======== RECORDS FOR PROCESSING ========
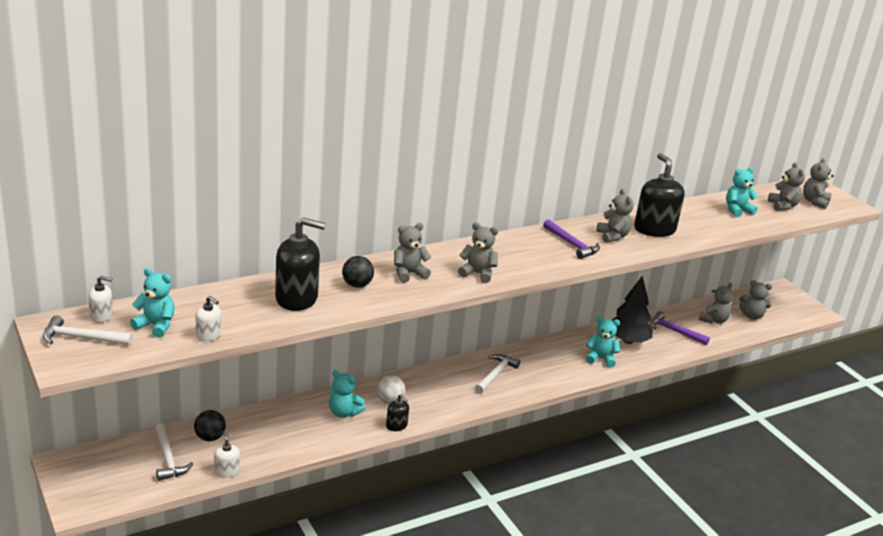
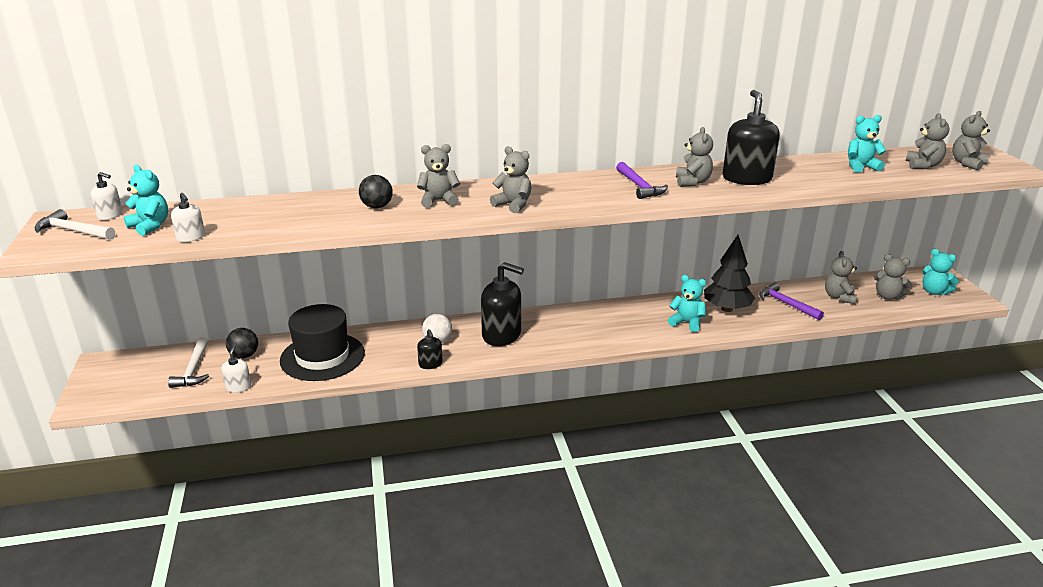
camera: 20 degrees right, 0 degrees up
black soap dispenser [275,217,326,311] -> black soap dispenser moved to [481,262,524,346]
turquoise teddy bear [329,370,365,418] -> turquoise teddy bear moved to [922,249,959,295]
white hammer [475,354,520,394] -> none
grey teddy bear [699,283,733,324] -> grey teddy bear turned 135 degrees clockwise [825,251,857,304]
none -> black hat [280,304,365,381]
========
WHAT YOU ARE ASKED TO DO
Beginning at the line where "grey teddy bear [699,283,733,324]" appears, extract each line through the end of the data above; keep them exact and include nothing else.

TASK ANSWER
grey teddy bear [699,283,733,324] -> grey teddy bear turned 135 degrees clockwise [825,251,857,304]
none -> black hat [280,304,365,381]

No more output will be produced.